◆ **What to do**: From the line containing "orange plate B9:B11" down to the last line of the data, output each line word for word and include nothing else.

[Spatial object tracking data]
··········

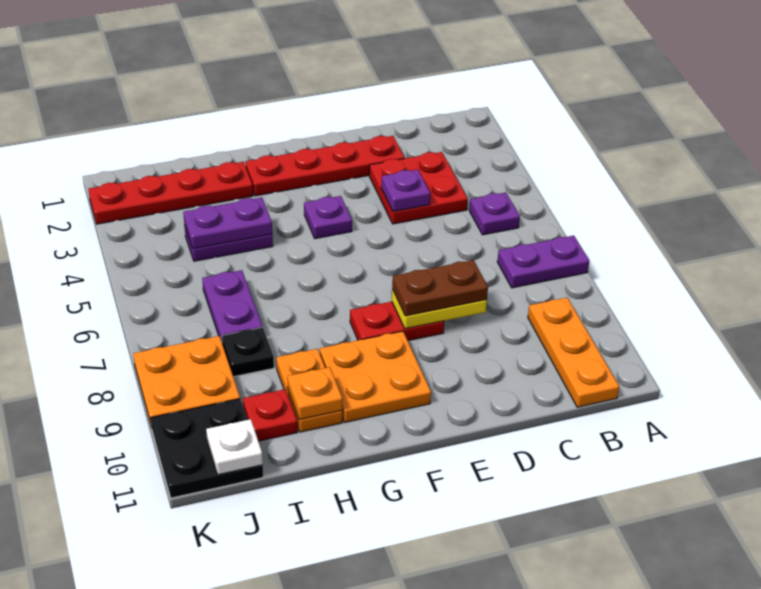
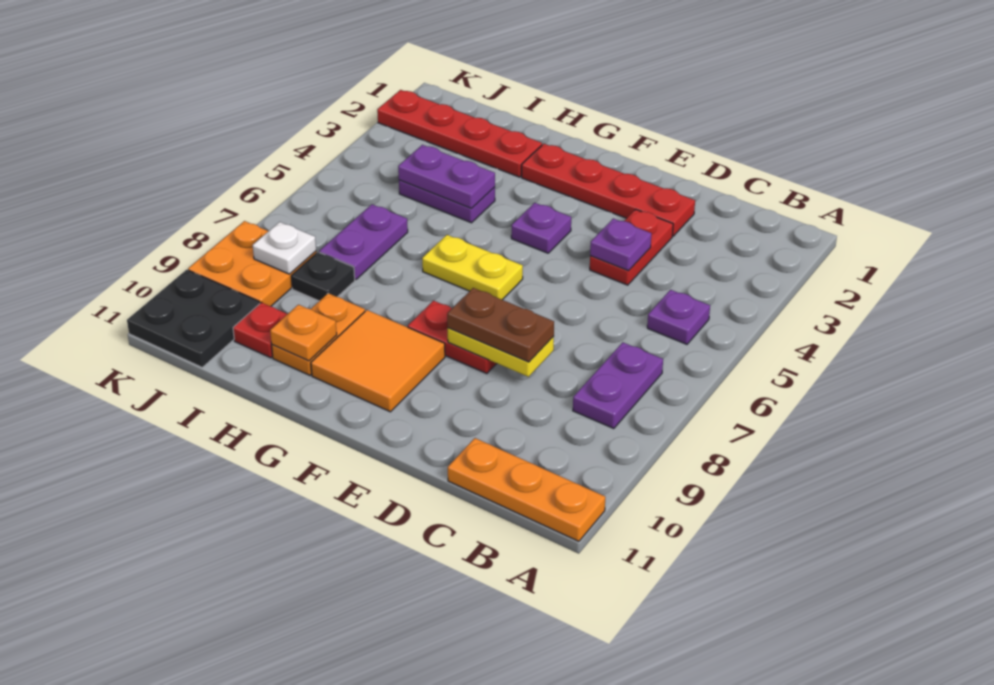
purple plate A7:B7 level 1 -> purple plate B7:B8 level 1
orange plate B9:B11 level 1 -> orange plate A11:C11 level 1
red plate C3:D4 level 1 -> red plate D3:D4 level 1
none -> yellow plate F6:G6 level 1
orange plate F9:G10 level 1 -> orange tile F9:G10 level 1
white plate J11 level 2 -> white plate J8 level 2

··········

◆ **Result**:
orange plate B9:B11 level 1 -> orange plate A11:C11 level 1
red plate C3:D4 level 1 -> red plate D3:D4 level 1
none -> yellow plate F6:G6 level 1
orange plate F9:G10 level 1 -> orange tile F9:G10 level 1
white plate J11 level 2 -> white plate J8 level 2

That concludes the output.